DIRECTIONS: As the answer, set down the lines below from the one containing "camera: 35 degrees right, 0 degrees up" through the one containing "(528, 373) = (556, 395): grey egg -> none", exactly and inclusively, and no others.

═══ WORKING DATA

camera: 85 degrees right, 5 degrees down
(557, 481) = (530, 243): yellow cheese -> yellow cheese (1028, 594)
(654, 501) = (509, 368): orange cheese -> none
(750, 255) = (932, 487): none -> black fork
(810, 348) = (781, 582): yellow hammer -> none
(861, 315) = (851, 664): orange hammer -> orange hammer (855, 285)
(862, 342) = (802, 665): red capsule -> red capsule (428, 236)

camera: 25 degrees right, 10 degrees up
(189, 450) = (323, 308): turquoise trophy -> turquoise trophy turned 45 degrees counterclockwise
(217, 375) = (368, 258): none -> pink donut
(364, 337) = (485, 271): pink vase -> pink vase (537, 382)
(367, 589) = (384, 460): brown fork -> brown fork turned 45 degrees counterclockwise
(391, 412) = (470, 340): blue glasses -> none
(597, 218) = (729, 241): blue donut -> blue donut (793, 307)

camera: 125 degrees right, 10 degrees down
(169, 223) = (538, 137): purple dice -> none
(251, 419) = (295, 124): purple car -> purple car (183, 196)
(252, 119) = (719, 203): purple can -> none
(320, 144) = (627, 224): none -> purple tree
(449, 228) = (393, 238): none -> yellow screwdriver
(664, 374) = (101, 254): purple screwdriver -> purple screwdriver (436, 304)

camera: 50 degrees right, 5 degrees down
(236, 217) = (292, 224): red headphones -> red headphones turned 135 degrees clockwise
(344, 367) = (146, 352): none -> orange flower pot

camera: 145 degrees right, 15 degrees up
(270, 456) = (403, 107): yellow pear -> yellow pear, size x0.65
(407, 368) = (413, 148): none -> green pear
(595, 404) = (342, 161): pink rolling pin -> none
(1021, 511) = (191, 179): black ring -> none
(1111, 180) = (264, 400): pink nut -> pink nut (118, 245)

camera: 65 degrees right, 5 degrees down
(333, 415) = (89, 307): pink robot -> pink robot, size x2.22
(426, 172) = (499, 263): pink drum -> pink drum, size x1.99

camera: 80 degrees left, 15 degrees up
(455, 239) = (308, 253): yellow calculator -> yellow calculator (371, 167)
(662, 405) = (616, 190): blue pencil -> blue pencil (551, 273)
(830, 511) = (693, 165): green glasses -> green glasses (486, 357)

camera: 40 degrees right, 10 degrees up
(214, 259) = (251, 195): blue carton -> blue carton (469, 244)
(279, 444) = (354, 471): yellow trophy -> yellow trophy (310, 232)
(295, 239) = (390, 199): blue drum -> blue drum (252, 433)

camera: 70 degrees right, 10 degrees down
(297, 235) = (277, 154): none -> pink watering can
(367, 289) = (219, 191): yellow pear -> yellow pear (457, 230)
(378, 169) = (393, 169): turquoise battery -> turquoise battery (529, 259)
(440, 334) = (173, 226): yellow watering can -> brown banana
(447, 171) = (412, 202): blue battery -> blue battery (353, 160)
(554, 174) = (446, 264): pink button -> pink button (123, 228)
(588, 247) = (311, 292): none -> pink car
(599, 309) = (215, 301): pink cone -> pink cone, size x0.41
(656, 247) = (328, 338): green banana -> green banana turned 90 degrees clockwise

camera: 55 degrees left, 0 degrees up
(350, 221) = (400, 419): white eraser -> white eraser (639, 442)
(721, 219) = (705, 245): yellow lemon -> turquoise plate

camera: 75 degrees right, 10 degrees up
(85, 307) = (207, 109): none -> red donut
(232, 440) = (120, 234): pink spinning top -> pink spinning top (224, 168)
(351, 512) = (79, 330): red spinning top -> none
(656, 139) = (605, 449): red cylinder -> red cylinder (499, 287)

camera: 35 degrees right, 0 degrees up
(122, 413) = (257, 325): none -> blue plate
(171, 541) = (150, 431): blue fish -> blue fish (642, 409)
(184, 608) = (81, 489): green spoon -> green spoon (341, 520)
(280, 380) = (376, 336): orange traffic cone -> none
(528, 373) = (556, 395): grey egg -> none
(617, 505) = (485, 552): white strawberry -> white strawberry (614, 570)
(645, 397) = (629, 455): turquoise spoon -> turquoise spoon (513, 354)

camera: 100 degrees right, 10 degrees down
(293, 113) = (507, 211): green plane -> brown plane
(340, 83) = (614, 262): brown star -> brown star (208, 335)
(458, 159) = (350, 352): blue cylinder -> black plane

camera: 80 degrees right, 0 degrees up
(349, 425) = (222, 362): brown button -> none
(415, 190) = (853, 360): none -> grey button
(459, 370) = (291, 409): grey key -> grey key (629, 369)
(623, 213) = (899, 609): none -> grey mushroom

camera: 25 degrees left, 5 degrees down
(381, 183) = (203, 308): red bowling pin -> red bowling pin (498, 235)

══════

EXERCISE RESPONSE:
camera: 35 degrees right, 0 degrees up
(122, 413) = (257, 325): none -> blue plate
(171, 541) = (150, 431): blue fish -> blue fish (642, 409)
(184, 608) = (81, 489): green spoon -> green spoon (341, 520)
(280, 380) = (376, 336): orange traffic cone -> none
(528, 373) = (556, 395): grey egg -> none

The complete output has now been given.